● **What needs to be done**: In the output, include exactly the lines from the beginning of the records up to and including the one that contains "[(12,155),(0,161),(0,175),(19,166),(12,155)]", and leave out the pictures.

Picture regions with boundary coordinates
==========

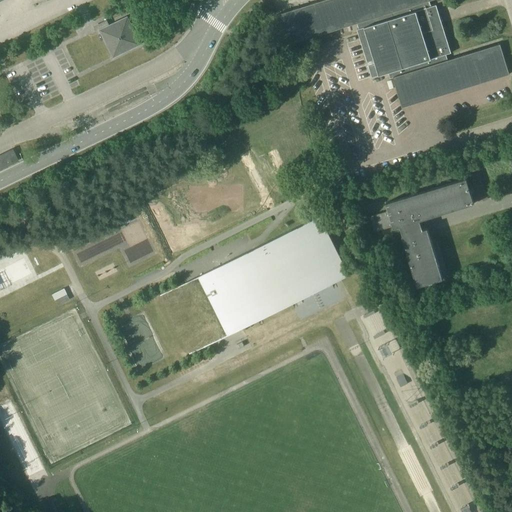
[(286,45),(352,25),(357,23),(359,29),(357,29),(372,77),(389,72),(391,78),(393,78),(403,107),(510,74),(500,44),(448,60),(446,54),(451,53),(437,5),(431,6),(429,1),(431,0),(323,0),(277,14),(286,45)]
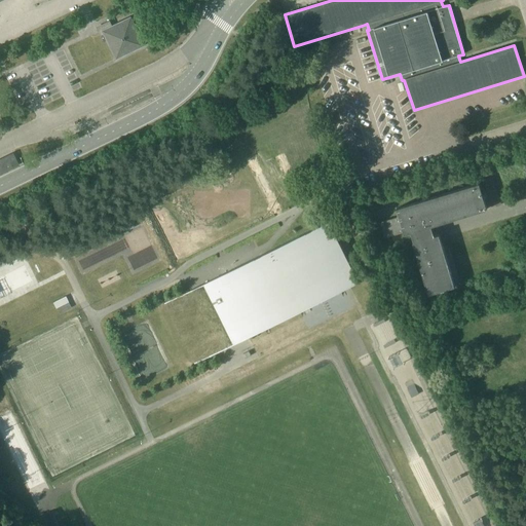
[(107,41),(115,59),(144,45),(130,17),(112,26),(109,21),(102,25),(99,32),(104,42),(107,41)]
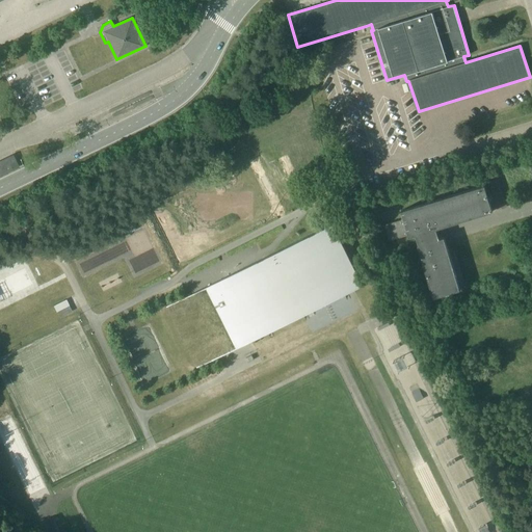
[(12,155),(0,161),(0,175),(19,166),(12,155)]
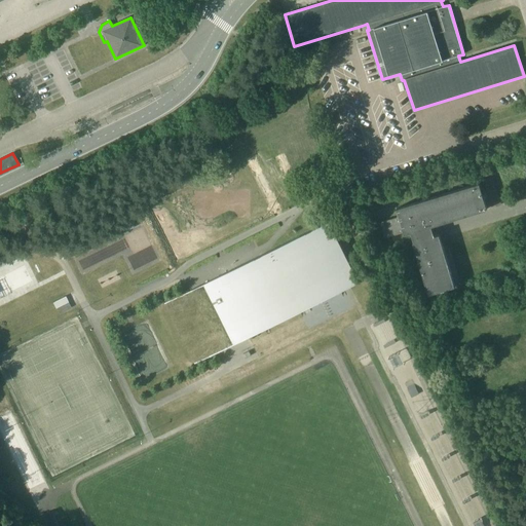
[(429,294),(439,291),(455,286),(440,234),(435,235),(431,226),(487,209),(480,183),(397,209),(400,217),(381,222),(386,237),(404,231),(405,234),(412,232),(414,241),(413,242),(429,294)]
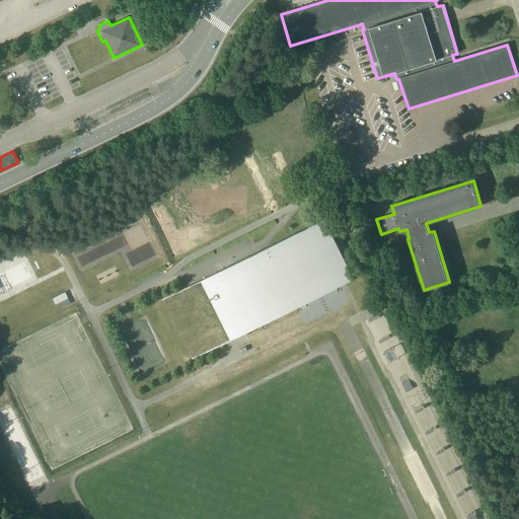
[(213,349),(299,306),(341,285),(311,225),(161,299),(190,357),(192,359),(213,349)]
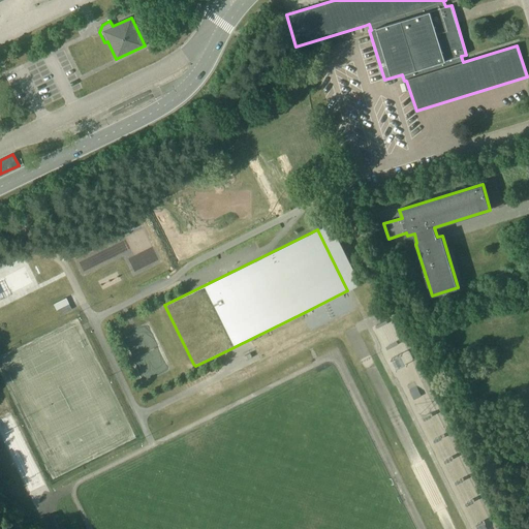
[(57,310),(59,309),(62,314),(72,310),(66,298),(54,304),(57,310)]
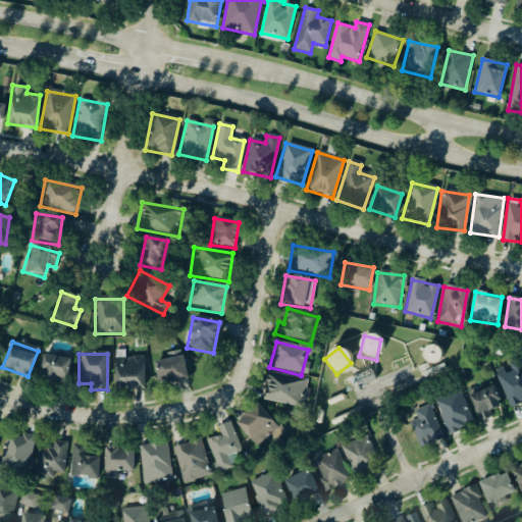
[(38,382),(65,385),(68,360),(41,357),(38,382)]
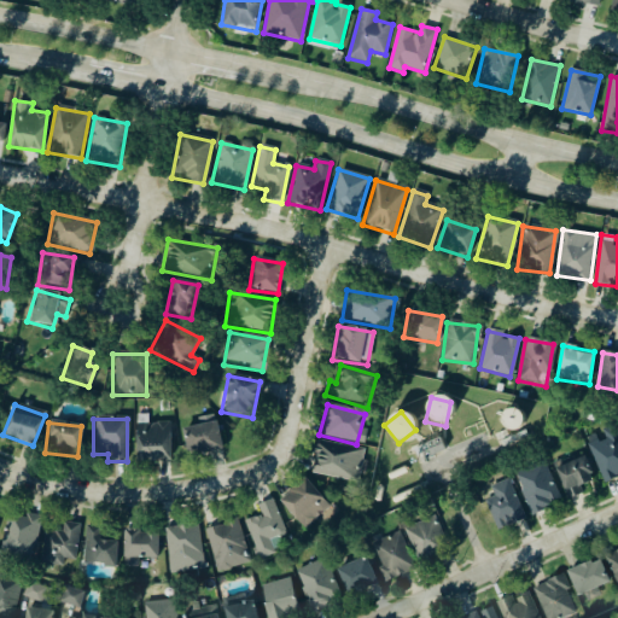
[(181,431),(188,459),(221,450),(214,423),(181,431)]
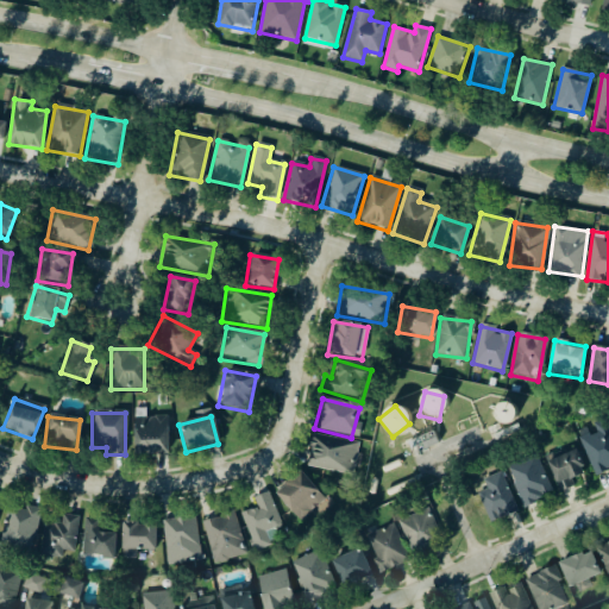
[(165,418),(133,418),(133,456),(165,456),(165,418)]
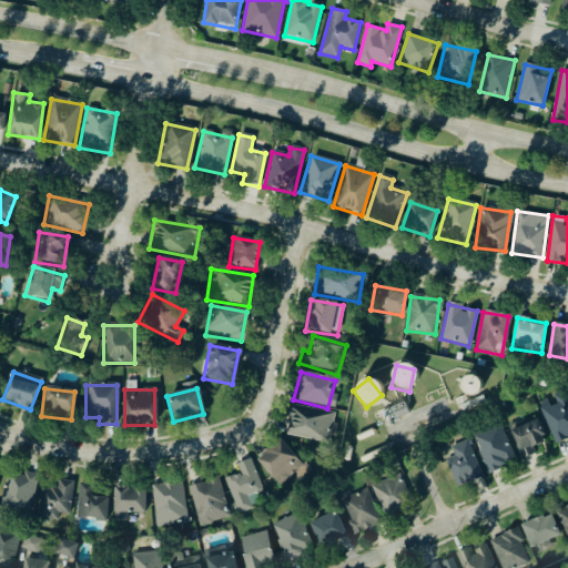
[(554,444),(567,437),(567,402),(564,392),(550,397),(553,404),(540,409),(554,444)]
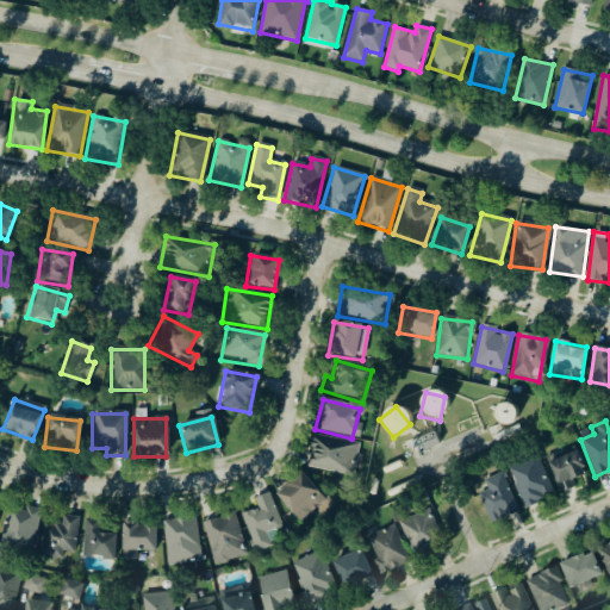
[(437,447),(431,434),(412,442),(418,454),(437,447)]
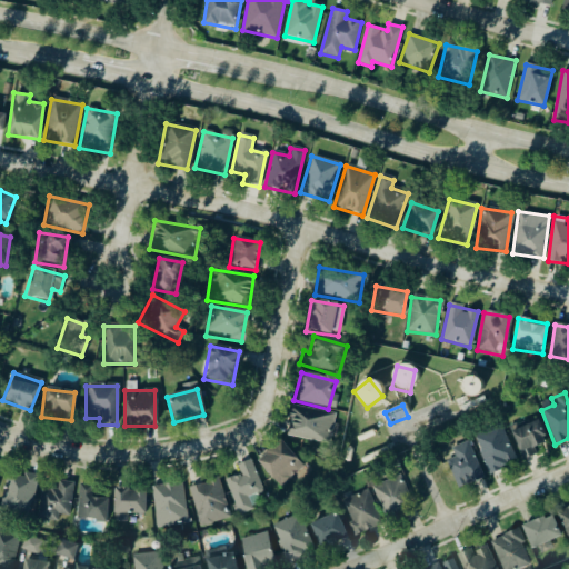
[(332,415),(291,407),(286,437),(327,445),(332,415)]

==========

● **Exercise solution**:
[(286,45),(352,25),(357,23),(359,29),(357,29),(372,77),(389,72),(391,78),(393,78),(403,107),(510,74),(500,44),(448,60),(446,54),(451,53),(437,5),(431,6),(429,1),(431,0),(323,0),(277,14),(286,45)]
[(107,41),(115,59),(144,45),(130,17),(112,26),(109,21),(102,25),(99,32),(104,42),(107,41)]
[(12,155),(0,161),(0,175),(19,166),(12,155)]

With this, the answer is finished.